-------- Input for this task --------

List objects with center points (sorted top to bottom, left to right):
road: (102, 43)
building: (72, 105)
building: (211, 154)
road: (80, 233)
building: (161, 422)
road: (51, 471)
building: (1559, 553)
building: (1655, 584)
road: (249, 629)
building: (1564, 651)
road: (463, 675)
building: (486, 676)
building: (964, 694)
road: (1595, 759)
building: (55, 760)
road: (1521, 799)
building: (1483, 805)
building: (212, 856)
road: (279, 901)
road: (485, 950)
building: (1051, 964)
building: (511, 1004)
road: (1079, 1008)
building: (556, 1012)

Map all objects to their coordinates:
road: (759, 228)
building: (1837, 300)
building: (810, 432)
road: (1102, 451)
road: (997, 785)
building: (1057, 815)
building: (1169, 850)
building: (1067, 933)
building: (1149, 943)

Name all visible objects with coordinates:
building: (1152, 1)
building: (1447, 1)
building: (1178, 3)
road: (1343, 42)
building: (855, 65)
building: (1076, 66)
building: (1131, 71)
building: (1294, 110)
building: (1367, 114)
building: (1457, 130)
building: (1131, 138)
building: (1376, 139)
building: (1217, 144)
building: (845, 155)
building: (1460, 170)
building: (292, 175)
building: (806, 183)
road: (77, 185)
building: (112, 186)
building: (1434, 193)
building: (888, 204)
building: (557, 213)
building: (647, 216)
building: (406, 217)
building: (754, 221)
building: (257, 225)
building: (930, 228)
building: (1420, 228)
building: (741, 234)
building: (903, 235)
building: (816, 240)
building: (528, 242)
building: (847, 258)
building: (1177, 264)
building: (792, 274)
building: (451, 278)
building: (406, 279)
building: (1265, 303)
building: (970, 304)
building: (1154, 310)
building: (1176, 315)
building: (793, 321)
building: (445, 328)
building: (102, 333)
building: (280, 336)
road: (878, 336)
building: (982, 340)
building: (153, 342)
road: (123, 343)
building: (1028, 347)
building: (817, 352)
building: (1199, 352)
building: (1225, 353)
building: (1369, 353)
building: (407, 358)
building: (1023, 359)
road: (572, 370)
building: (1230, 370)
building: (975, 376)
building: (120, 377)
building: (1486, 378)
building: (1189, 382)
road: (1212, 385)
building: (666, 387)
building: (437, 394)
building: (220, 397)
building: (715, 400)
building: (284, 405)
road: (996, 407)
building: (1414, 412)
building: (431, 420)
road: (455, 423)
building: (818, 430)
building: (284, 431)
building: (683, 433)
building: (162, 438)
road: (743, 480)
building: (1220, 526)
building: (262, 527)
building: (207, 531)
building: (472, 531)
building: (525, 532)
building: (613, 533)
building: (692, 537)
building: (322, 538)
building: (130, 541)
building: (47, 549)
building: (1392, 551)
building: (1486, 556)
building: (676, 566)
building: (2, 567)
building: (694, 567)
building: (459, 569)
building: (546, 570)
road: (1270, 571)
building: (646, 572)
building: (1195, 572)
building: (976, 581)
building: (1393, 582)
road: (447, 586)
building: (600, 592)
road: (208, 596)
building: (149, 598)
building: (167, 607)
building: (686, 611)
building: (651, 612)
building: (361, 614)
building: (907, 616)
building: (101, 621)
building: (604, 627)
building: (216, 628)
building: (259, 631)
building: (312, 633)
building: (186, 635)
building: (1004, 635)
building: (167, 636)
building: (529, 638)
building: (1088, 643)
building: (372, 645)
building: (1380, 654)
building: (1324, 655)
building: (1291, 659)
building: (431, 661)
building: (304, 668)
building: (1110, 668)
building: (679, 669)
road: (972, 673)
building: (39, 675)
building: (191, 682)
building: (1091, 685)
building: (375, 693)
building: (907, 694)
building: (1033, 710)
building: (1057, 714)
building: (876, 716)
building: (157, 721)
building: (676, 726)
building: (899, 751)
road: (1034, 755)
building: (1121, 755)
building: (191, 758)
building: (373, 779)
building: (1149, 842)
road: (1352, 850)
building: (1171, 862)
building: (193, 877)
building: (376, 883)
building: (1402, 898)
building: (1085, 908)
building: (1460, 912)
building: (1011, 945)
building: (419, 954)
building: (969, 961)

--------

Assigned task —
Reproduce each of the records word for word.

Answer to this task —
List objects with center points (sorted top to bottom, left to right):
road: (102, 43)
building: (72, 105)
building: (211, 154)
road: (80, 233)
building: (161, 422)
road: (51, 471)
building: (1559, 553)
building: (1655, 584)
road: (249, 629)
building: (1564, 651)
road: (463, 675)
building: (486, 676)
building: (964, 694)
road: (1595, 759)
building: (55, 760)
road: (1521, 799)
building: (1483, 805)
building: (212, 856)
road: (279, 901)
road: (485, 950)
building: (1051, 964)
building: (511, 1004)
road: (1079, 1008)
building: (556, 1012)

Map all objects to their coordinates:
road: (759, 228)
building: (1837, 300)
building: (810, 432)
road: (1102, 451)
road: (997, 785)
building: (1057, 815)
building: (1169, 850)
building: (1067, 933)
building: (1149, 943)

Name all visible objects with coordinates:
building: (1152, 1)
building: (1447, 1)
building: (1178, 3)
road: (1343, 42)
building: (855, 65)
building: (1076, 66)
building: (1131, 71)
building: (1294, 110)
building: (1367, 114)
building: (1457, 130)
building: (1131, 138)
building: (1376, 139)
building: (1217, 144)
building: (845, 155)
building: (1460, 170)
building: (292, 175)
building: (806, 183)
road: (77, 185)
building: (112, 186)
building: (1434, 193)
building: (888, 204)
building: (557, 213)
building: (647, 216)
building: (406, 217)
building: (754, 221)
building: (257, 225)
building: (930, 228)
building: (1420, 228)
building: (741, 234)
building: (903, 235)
building: (816, 240)
building: (528, 242)
building: (847, 258)
building: (1177, 264)
building: (792, 274)
building: (451, 278)
building: (406, 279)
building: (1265, 303)
building: (970, 304)
building: (1154, 310)
building: (1176, 315)
building: (793, 321)
building: (445, 328)
building: (102, 333)
building: (280, 336)
road: (878, 336)
building: (982, 340)
building: (153, 342)
road: (123, 343)
building: (1028, 347)
building: (817, 352)
building: (1199, 352)
building: (1225, 353)
building: (1369, 353)
building: (407, 358)
building: (1023, 359)
road: (572, 370)
building: (1230, 370)
building: (975, 376)
building: (120, 377)
building: (1486, 378)
building: (1189, 382)
road: (1212, 385)
building: (666, 387)
building: (437, 394)
building: (220, 397)
building: (715, 400)
building: (284, 405)
road: (996, 407)
building: (1414, 412)
building: (431, 420)
road: (455, 423)
building: (818, 430)
building: (284, 431)
building: (683, 433)
building: (162, 438)
road: (743, 480)
building: (1220, 526)
building: (262, 527)
building: (207, 531)
building: (472, 531)
building: (525, 532)
building: (613, 533)
building: (692, 537)
building: (322, 538)
building: (130, 541)
building: (47, 549)
building: (1392, 551)
building: (1486, 556)
building: (676, 566)
building: (2, 567)
building: (694, 567)
building: (459, 569)
building: (546, 570)
road: (1270, 571)
building: (646, 572)
building: (1195, 572)
building: (976, 581)
building: (1393, 582)
road: (447, 586)
building: (600, 592)
road: (208, 596)
building: (149, 598)
building: (167, 607)
building: (686, 611)
building: (651, 612)
building: (361, 614)
building: (907, 616)
building: (101, 621)
building: (604, 627)
building: (216, 628)
building: (259, 631)
building: (312, 633)
building: (186, 635)
building: (1004, 635)
building: (167, 636)
building: (529, 638)
building: (1088, 643)
building: (372, 645)
building: (1380, 654)
building: (1324, 655)
building: (1291, 659)
building: (431, 661)
building: (304, 668)
building: (1110, 668)
building: (679, 669)
road: (972, 673)
building: (39, 675)
building: (191, 682)
building: (1091, 685)
building: (375, 693)
building: (907, 694)
building: (1033, 710)
building: (1057, 714)
building: (876, 716)
building: (157, 721)
building: (676, 726)
building: (899, 751)
road: (1034, 755)
building: (1121, 755)
building: (191, 758)
building: (373, 779)
building: (1149, 842)
road: (1352, 850)
building: (1171, 862)
building: (193, 877)
building: (376, 883)
building: (1402, 898)
building: (1085, 908)
building: (1460, 912)
building: (1011, 945)
building: (419, 954)
building: (969, 961)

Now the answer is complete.